» TASK: Nothing should be left out. Give all the data again exactly as written.

» SUPPLIED INFORMATION:
________________
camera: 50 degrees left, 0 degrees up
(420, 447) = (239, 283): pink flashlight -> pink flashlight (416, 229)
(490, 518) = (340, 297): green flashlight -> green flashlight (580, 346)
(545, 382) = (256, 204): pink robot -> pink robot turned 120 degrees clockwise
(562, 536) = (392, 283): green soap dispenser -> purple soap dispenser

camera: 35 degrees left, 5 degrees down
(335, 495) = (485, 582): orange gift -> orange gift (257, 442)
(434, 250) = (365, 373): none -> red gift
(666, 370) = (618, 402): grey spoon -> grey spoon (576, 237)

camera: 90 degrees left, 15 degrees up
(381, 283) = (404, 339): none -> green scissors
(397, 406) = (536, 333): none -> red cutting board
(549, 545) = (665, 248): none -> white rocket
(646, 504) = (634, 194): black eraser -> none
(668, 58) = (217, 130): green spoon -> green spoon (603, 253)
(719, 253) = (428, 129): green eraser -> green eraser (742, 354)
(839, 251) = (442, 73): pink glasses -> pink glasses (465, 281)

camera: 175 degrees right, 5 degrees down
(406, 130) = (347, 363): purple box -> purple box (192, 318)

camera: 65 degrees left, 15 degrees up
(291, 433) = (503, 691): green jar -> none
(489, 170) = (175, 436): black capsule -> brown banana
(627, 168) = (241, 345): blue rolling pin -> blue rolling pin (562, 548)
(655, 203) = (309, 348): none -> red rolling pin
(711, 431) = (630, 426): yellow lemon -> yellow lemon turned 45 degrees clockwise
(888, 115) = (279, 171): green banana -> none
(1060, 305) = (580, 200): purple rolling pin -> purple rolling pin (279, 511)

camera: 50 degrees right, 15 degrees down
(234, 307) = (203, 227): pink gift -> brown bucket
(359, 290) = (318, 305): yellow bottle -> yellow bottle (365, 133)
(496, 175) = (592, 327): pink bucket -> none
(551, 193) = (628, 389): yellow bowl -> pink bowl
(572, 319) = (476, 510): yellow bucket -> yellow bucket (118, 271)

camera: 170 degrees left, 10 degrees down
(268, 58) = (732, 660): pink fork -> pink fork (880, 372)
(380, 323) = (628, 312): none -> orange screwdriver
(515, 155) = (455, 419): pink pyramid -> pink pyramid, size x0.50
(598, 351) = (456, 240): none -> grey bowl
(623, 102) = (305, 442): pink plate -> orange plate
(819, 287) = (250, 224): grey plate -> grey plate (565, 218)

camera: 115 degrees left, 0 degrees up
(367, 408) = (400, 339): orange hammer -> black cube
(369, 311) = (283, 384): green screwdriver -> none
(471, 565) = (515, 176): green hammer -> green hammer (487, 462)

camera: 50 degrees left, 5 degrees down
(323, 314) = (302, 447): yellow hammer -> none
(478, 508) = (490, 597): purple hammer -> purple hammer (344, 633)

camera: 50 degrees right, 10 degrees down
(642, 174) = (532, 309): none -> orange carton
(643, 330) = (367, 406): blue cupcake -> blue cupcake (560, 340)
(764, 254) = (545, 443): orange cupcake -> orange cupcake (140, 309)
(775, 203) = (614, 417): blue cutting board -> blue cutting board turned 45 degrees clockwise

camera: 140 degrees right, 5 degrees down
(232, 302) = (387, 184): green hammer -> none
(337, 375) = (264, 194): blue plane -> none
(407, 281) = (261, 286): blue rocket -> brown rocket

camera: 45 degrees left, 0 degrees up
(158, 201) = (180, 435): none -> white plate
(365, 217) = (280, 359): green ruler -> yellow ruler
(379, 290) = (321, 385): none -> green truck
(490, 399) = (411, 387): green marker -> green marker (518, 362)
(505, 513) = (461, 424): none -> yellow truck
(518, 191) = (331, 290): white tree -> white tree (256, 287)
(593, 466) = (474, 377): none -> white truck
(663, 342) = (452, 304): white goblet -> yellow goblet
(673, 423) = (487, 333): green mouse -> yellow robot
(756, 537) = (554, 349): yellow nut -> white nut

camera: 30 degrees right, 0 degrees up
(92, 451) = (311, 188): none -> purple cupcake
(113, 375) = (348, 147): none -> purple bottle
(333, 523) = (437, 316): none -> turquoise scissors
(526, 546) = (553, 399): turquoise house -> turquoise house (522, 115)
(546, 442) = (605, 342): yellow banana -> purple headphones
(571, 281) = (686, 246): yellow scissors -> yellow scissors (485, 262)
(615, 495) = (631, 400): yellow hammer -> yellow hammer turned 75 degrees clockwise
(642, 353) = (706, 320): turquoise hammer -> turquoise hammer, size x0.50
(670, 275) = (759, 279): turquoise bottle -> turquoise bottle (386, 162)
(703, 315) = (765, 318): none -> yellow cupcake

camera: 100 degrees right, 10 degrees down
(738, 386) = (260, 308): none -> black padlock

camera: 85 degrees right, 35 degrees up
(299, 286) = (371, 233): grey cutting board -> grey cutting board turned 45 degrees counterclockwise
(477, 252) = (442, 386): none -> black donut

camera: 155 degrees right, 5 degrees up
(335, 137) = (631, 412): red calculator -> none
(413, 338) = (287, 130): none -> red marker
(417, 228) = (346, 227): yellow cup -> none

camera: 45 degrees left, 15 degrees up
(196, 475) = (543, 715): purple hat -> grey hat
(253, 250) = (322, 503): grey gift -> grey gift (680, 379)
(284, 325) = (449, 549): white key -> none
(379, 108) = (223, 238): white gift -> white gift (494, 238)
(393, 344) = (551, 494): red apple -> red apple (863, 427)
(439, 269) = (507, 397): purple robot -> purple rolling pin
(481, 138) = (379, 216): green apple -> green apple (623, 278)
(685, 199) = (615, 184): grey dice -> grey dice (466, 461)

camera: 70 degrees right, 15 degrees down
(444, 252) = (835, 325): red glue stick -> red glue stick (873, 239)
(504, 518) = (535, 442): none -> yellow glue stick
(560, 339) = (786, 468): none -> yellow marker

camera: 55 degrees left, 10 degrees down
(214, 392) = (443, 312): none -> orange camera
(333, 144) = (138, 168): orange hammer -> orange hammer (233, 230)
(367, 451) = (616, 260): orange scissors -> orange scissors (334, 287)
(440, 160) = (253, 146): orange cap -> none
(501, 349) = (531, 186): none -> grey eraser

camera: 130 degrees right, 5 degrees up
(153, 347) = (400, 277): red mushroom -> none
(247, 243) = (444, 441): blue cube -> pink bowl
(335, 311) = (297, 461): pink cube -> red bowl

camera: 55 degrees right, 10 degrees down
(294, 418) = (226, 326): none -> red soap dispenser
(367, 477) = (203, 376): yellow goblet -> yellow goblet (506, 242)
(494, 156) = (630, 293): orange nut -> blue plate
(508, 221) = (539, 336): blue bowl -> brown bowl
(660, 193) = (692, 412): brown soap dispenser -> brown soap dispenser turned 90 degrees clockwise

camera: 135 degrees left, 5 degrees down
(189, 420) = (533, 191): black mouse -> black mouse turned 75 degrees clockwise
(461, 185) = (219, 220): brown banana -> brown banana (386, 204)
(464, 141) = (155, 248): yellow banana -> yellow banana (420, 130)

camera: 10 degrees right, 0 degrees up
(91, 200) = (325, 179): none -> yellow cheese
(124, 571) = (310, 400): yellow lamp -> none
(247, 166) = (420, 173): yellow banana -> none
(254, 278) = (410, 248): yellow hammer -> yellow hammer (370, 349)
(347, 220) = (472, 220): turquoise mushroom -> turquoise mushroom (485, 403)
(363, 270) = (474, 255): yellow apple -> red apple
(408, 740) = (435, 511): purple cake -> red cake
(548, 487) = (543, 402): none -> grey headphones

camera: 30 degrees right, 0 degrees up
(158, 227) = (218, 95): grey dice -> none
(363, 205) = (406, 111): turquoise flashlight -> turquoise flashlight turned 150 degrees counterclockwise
________________
» ANSWER TO THIS TASK:
camera: 50 degrees left, 0 degrees up
(420, 447) = (239, 283): pink flashlight -> pink flashlight (416, 229)
(490, 518) = (340, 297): green flashlight -> green flashlight (580, 346)
(545, 382) = (256, 204): pink robot -> pink robot turned 120 degrees clockwise
(562, 536) = (392, 283): green soap dispenser -> purple soap dispenser

camera: 35 degrees left, 5 degrees down
(335, 495) = (485, 582): orange gift -> orange gift (257, 442)
(434, 250) = (365, 373): none -> red gift
(666, 370) = (618, 402): grey spoon -> grey spoon (576, 237)

camera: 90 degrees left, 15 degrees up
(381, 283) = (404, 339): none -> green scissors
(397, 406) = (536, 333): none -> red cutting board
(549, 545) = (665, 248): none -> white rocket
(646, 504) = (634, 194): black eraser -> none
(668, 58) = (217, 130): green spoon -> green spoon (603, 253)
(719, 253) = (428, 129): green eraser -> green eraser (742, 354)
(839, 251) = (442, 73): pink glasses -> pink glasses (465, 281)

camera: 175 degrees right, 5 degrees down
(406, 130) = (347, 363): purple box -> purple box (192, 318)

camera: 65 degrees left, 15 degrees up
(291, 433) = (503, 691): green jar -> none
(489, 170) = (175, 436): black capsule -> brown banana
(627, 168) = (241, 345): blue rolling pin -> blue rolling pin (562, 548)
(655, 203) = (309, 348): none -> red rolling pin
(711, 431) = (630, 426): yellow lemon -> yellow lemon turned 45 degrees clockwise
(888, 115) = (279, 171): green banana -> none
(1060, 305) = (580, 200): purple rolling pin -> purple rolling pin (279, 511)

camera: 50 degrees right, 15 degrees down
(234, 307) = (203, 227): pink gift -> brown bucket
(359, 290) = (318, 305): yellow bottle -> yellow bottle (365, 133)
(496, 175) = (592, 327): pink bucket -> none
(551, 193) = (628, 389): yellow bowl -> pink bowl
(572, 319) = (476, 510): yellow bucket -> yellow bucket (118, 271)

camera: 170 degrees left, 10 degrees down
(268, 58) = (732, 660): pink fork -> pink fork (880, 372)
(380, 323) = (628, 312): none -> orange screwdriver
(515, 155) = (455, 419): pink pyramid -> pink pyramid, size x0.50
(598, 351) = (456, 240): none -> grey bowl
(623, 102) = (305, 442): pink plate -> orange plate
(819, 287) = (250, 224): grey plate -> grey plate (565, 218)

camera: 115 degrees left, 0 degrees up
(367, 408) = (400, 339): orange hammer -> black cube
(369, 311) = (283, 384): green screwdriver -> none
(471, 565) = (515, 176): green hammer -> green hammer (487, 462)

camera: 50 degrees left, 5 degrees down
(323, 314) = (302, 447): yellow hammer -> none
(478, 508) = (490, 597): purple hammer -> purple hammer (344, 633)

camera: 50 degrees right, 10 degrees down
(642, 174) = (532, 309): none -> orange carton
(643, 330) = (367, 406): blue cupcake -> blue cupcake (560, 340)
(764, 254) = (545, 443): orange cupcake -> orange cupcake (140, 309)
(775, 203) = (614, 417): blue cutting board -> blue cutting board turned 45 degrees clockwise

camera: 140 degrees right, 5 degrees down
(232, 302) = (387, 184): green hammer -> none
(337, 375) = (264, 194): blue plane -> none
(407, 281) = (261, 286): blue rocket -> brown rocket

camera: 45 degrees left, 0 degrees up
(158, 201) = (180, 435): none -> white plate
(365, 217) = (280, 359): green ruler -> yellow ruler
(379, 290) = (321, 385): none -> green truck
(490, 399) = (411, 387): green marker -> green marker (518, 362)
(505, 513) = (461, 424): none -> yellow truck
(518, 191) = (331, 290): white tree -> white tree (256, 287)
(593, 466) = (474, 377): none -> white truck
(663, 342) = (452, 304): white goblet -> yellow goblet
(673, 423) = (487, 333): green mouse -> yellow robot
(756, 537) = (554, 349): yellow nut -> white nut

camera: 30 degrees right, 0 degrees up
(92, 451) = (311, 188): none -> purple cupcake
(113, 375) = (348, 147): none -> purple bottle
(333, 523) = (437, 316): none -> turquoise scissors
(526, 546) = (553, 399): turquoise house -> turquoise house (522, 115)
(546, 442) = (605, 342): yellow banana -> purple headphones
(571, 281) = (686, 246): yellow scissors -> yellow scissors (485, 262)
(615, 495) = (631, 400): yellow hammer -> yellow hammer turned 75 degrees clockwise
(642, 353) = (706, 320): turquoise hammer -> turquoise hammer, size x0.50
(670, 275) = (759, 279): turquoise bottle -> turquoise bottle (386, 162)
(703, 315) = (765, 318): none -> yellow cupcake

camera: 100 degrees right, 10 degrees down
(738, 386) = (260, 308): none -> black padlock

camera: 85 degrees right, 35 degrees up
(299, 286) = (371, 233): grey cutting board -> grey cutting board turned 45 degrees counterclockwise
(477, 252) = (442, 386): none -> black donut

camera: 155 degrees right, 5 degrees up
(335, 137) = (631, 412): red calculator -> none
(413, 338) = (287, 130): none -> red marker
(417, 228) = (346, 227): yellow cup -> none

camera: 45 degrees left, 15 degrees up
(196, 475) = (543, 715): purple hat -> grey hat
(253, 250) = (322, 503): grey gift -> grey gift (680, 379)
(284, 325) = (449, 549): white key -> none
(379, 108) = (223, 238): white gift -> white gift (494, 238)
(393, 344) = (551, 494): red apple -> red apple (863, 427)
(439, 269) = (507, 397): purple robot -> purple rolling pin
(481, 138) = (379, 216): green apple -> green apple (623, 278)
(685, 199) = (615, 184): grey dice -> grey dice (466, 461)

camera: 70 degrees right, 15 degrees down
(444, 252) = (835, 325): red glue stick -> red glue stick (873, 239)
(504, 518) = (535, 442): none -> yellow glue stick
(560, 339) = (786, 468): none -> yellow marker

camera: 55 degrees left, 10 degrees down
(214, 392) = (443, 312): none -> orange camera
(333, 144) = (138, 168): orange hammer -> orange hammer (233, 230)
(367, 451) = (616, 260): orange scissors -> orange scissors (334, 287)
(440, 160) = (253, 146): orange cap -> none
(501, 349) = (531, 186): none -> grey eraser

camera: 130 degrees right, 5 degrees up
(153, 347) = (400, 277): red mushroom -> none
(247, 243) = (444, 441): blue cube -> pink bowl
(335, 311) = (297, 461): pink cube -> red bowl

camera: 55 degrees right, 10 degrees down
(294, 418) = (226, 326): none -> red soap dispenser
(367, 477) = (203, 376): yellow goblet -> yellow goblet (506, 242)
(494, 156) = (630, 293): orange nut -> blue plate
(508, 221) = (539, 336): blue bowl -> brown bowl
(660, 193) = (692, 412): brown soap dispenser -> brown soap dispenser turned 90 degrees clockwise

camera: 135 degrees left, 5 degrees down
(189, 420) = (533, 191): black mouse -> black mouse turned 75 degrees clockwise
(461, 185) = (219, 220): brown banana -> brown banana (386, 204)
(464, 141) = (155, 248): yellow banana -> yellow banana (420, 130)

camera: 10 degrees right, 0 degrees up
(91, 200) = (325, 179): none -> yellow cheese
(124, 571) = (310, 400): yellow lamp -> none
(247, 166) = (420, 173): yellow banana -> none
(254, 278) = (410, 248): yellow hammer -> yellow hammer (370, 349)
(347, 220) = (472, 220): turquoise mushroom -> turquoise mushroom (485, 403)
(363, 270) = (474, 255): yellow apple -> red apple
(408, 740) = (435, 511): purple cake -> red cake
(548, 487) = (543, 402): none -> grey headphones

camera: 30 degrees right, 0 degrees up
(158, 227) = (218, 95): grey dice -> none
(363, 205) = (406, 111): turquoise flashlight -> turquoise flashlight turned 150 degrees counterclockwise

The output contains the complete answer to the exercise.